__How to complete this task__: Images are to be omitted, and the rest of the records reproduced exactly.

__Information supplied__:
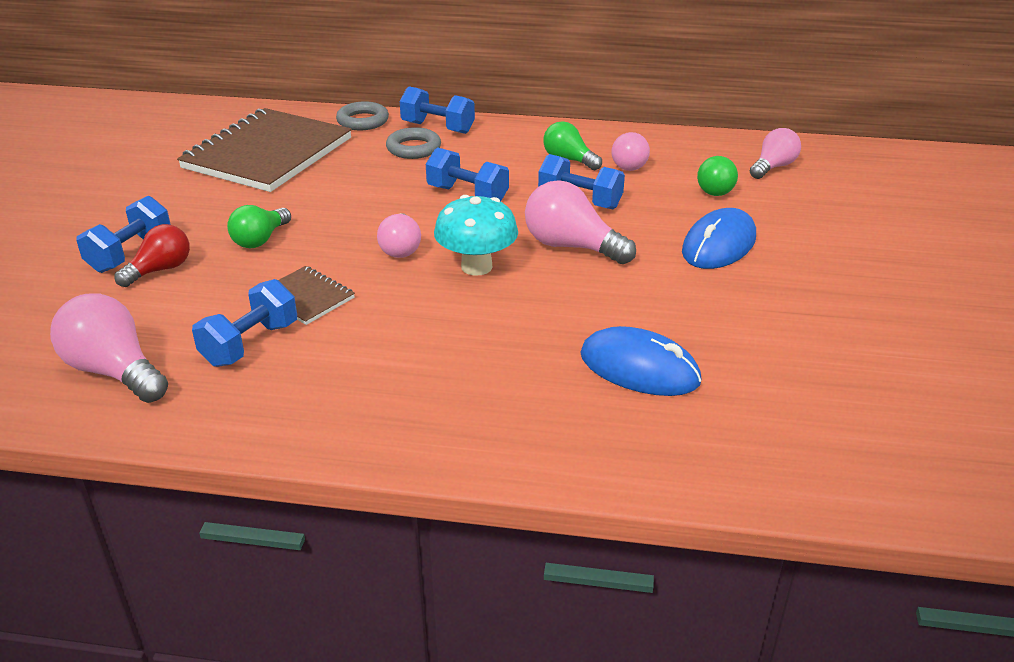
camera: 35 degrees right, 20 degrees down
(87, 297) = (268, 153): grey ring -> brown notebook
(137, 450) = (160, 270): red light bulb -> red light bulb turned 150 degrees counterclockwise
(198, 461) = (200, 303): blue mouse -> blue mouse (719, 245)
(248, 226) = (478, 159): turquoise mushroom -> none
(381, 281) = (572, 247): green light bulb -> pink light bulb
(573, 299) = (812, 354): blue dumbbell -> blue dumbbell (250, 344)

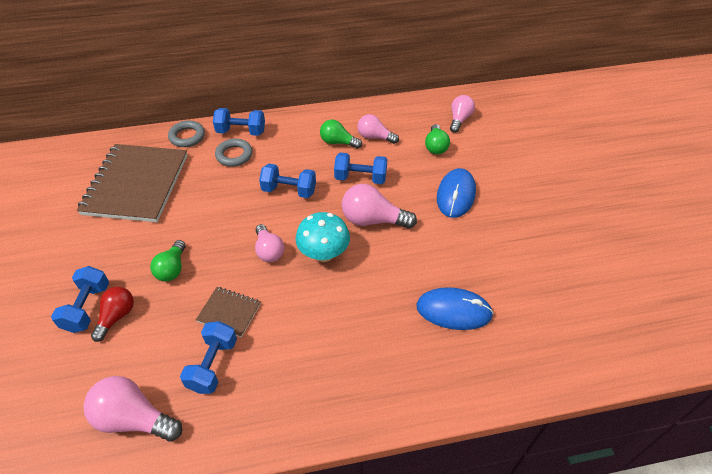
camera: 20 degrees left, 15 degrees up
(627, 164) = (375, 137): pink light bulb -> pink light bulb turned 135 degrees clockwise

__Response to this exercise__:
camera: 35 degrees right, 20 degrees down
(87, 297) = (268, 153): grey ring -> brown notebook
(137, 450) = (160, 270): red light bulb -> red light bulb turned 150 degrees counterclockwise
(198, 461) = (200, 303): blue mouse -> blue mouse (719, 245)
(248, 226) = (478, 159): turquoise mushroom -> none
(381, 281) = (572, 247): green light bulb -> pink light bulb
(573, 299) = (812, 354): blue dumbbell -> blue dumbbell (250, 344)

camera: 20 degrees left, 15 degrees up
(627, 164) = (375, 137): pink light bulb -> pink light bulb turned 135 degrees clockwise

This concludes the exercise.